:: Problem to solve ::
Arrange the lines in the rows below as a JSON list of strings, one string per line, with blank lines left out. Leave the pictures out of the list.

:: Records for the task ::
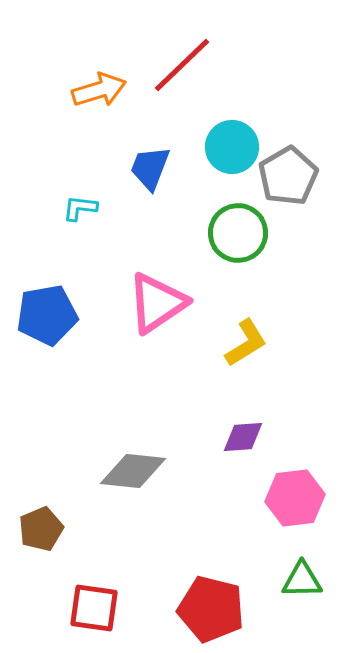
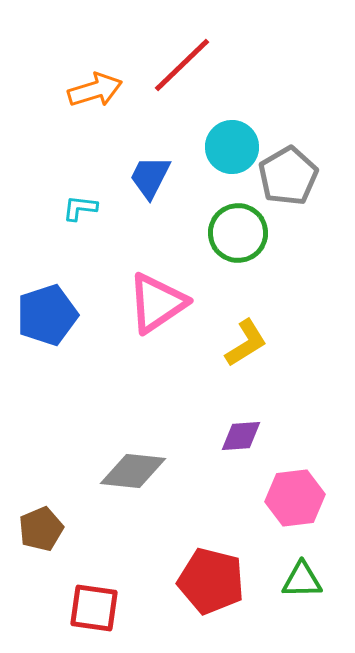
orange arrow: moved 4 px left
blue trapezoid: moved 9 px down; rotated 6 degrees clockwise
blue pentagon: rotated 8 degrees counterclockwise
purple diamond: moved 2 px left, 1 px up
red pentagon: moved 28 px up
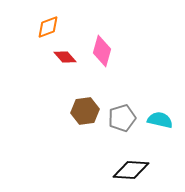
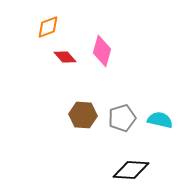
brown hexagon: moved 2 px left, 4 px down; rotated 12 degrees clockwise
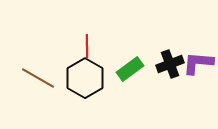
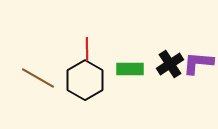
red line: moved 3 px down
black cross: rotated 12 degrees counterclockwise
green rectangle: rotated 36 degrees clockwise
black hexagon: moved 2 px down
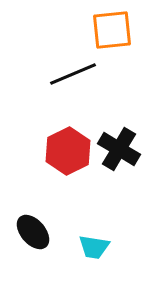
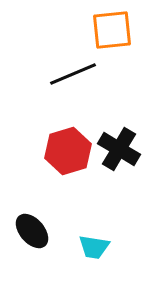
red hexagon: rotated 9 degrees clockwise
black ellipse: moved 1 px left, 1 px up
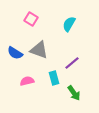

:: Written response ::
[
  "orange arrow: moved 4 px left",
  "blue trapezoid: moved 9 px down; rotated 6 degrees clockwise",
  "blue pentagon: rotated 8 degrees counterclockwise",
  "purple diamond: moved 2 px left, 1 px up",
  "red pentagon: moved 28 px up",
  "brown hexagon: moved 2 px left, 4 px down; rotated 12 degrees clockwise",
  "red line: moved 3 px down",
  "black cross: rotated 12 degrees counterclockwise",
  "green rectangle: rotated 36 degrees clockwise",
  "black hexagon: moved 2 px down",
  "red hexagon: rotated 9 degrees clockwise",
  "black ellipse: moved 1 px left, 1 px up"
]